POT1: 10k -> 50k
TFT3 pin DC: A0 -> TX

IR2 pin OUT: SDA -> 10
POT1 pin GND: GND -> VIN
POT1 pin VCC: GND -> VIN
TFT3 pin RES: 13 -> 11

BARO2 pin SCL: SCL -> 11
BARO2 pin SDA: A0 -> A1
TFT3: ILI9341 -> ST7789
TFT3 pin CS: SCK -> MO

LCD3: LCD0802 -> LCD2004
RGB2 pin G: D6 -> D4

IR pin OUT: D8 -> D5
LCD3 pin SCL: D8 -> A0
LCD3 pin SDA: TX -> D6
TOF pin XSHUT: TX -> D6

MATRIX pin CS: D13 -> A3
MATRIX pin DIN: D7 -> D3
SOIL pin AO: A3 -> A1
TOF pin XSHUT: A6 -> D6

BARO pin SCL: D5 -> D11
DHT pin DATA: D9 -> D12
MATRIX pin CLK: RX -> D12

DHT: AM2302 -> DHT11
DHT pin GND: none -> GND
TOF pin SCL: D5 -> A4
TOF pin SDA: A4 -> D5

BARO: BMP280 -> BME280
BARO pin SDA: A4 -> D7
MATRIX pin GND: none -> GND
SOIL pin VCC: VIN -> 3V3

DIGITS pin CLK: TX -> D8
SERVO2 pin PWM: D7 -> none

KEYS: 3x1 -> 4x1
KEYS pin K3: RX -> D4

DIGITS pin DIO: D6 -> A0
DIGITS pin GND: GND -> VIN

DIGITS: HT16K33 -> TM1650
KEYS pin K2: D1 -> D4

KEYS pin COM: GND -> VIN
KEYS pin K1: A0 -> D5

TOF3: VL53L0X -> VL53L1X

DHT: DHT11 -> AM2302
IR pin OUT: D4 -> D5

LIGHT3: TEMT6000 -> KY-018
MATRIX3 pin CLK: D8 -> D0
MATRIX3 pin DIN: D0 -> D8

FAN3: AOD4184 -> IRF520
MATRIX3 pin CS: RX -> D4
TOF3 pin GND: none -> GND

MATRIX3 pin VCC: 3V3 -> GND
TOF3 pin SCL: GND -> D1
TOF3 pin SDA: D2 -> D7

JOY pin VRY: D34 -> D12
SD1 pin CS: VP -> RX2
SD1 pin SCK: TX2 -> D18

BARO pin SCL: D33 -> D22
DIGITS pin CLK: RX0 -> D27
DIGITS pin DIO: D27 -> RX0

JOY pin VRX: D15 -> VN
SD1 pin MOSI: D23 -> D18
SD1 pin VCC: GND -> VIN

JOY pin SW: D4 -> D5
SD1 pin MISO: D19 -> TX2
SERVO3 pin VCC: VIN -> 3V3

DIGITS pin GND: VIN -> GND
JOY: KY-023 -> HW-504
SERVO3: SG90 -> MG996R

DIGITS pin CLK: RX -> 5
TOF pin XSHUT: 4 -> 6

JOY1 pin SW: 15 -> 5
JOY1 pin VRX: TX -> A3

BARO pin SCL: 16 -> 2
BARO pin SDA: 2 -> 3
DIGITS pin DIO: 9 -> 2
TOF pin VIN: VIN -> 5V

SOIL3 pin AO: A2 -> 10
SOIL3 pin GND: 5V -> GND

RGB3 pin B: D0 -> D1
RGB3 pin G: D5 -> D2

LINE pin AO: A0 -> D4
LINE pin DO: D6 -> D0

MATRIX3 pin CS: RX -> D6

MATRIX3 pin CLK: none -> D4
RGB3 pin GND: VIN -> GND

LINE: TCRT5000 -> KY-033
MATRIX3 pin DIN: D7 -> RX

⁂

For the lines from the one containing "BARO pin SCL: D33 -> D22" through the end of the listing above, output each exactly and leave out the rest.

# WRITTEN ANSWER
BARO pin SCL: D33 -> D22
DIGITS pin CLK: RX0 -> D27
DIGITS pin DIO: D27 -> RX0

JOY pin VRX: D15 -> VN
SD1 pin MOSI: D23 -> D18
SD1 pin VCC: GND -> VIN

JOY pin SW: D4 -> D5
SD1 pin MISO: D19 -> TX2
SERVO3 pin VCC: VIN -> 3V3

DIGITS pin GND: VIN -> GND
JOY: KY-023 -> HW-504
SERVO3: SG90 -> MG996R

DIGITS pin CLK: RX -> 5
TOF pin XSHUT: 4 -> 6

JOY1 pin SW: 15 -> 5
JOY1 pin VRX: TX -> A3

BARO pin SCL: 16 -> 2
BARO pin SDA: 2 -> 3
DIGITS pin DIO: 9 -> 2
TOF pin VIN: VIN -> 5V

SOIL3 pin AO: A2 -> 10
SOIL3 pin GND: 5V -> GND

RGB3 pin B: D0 -> D1
RGB3 pin G: D5 -> D2

LINE pin AO: A0 -> D4
LINE pin DO: D6 -> D0

MATRIX3 pin CS: RX -> D6

MATRIX3 pin CLK: none -> D4
RGB3 pin GND: VIN -> GND

LINE: TCRT5000 -> KY-033
MATRIX3 pin DIN: D7 -> RX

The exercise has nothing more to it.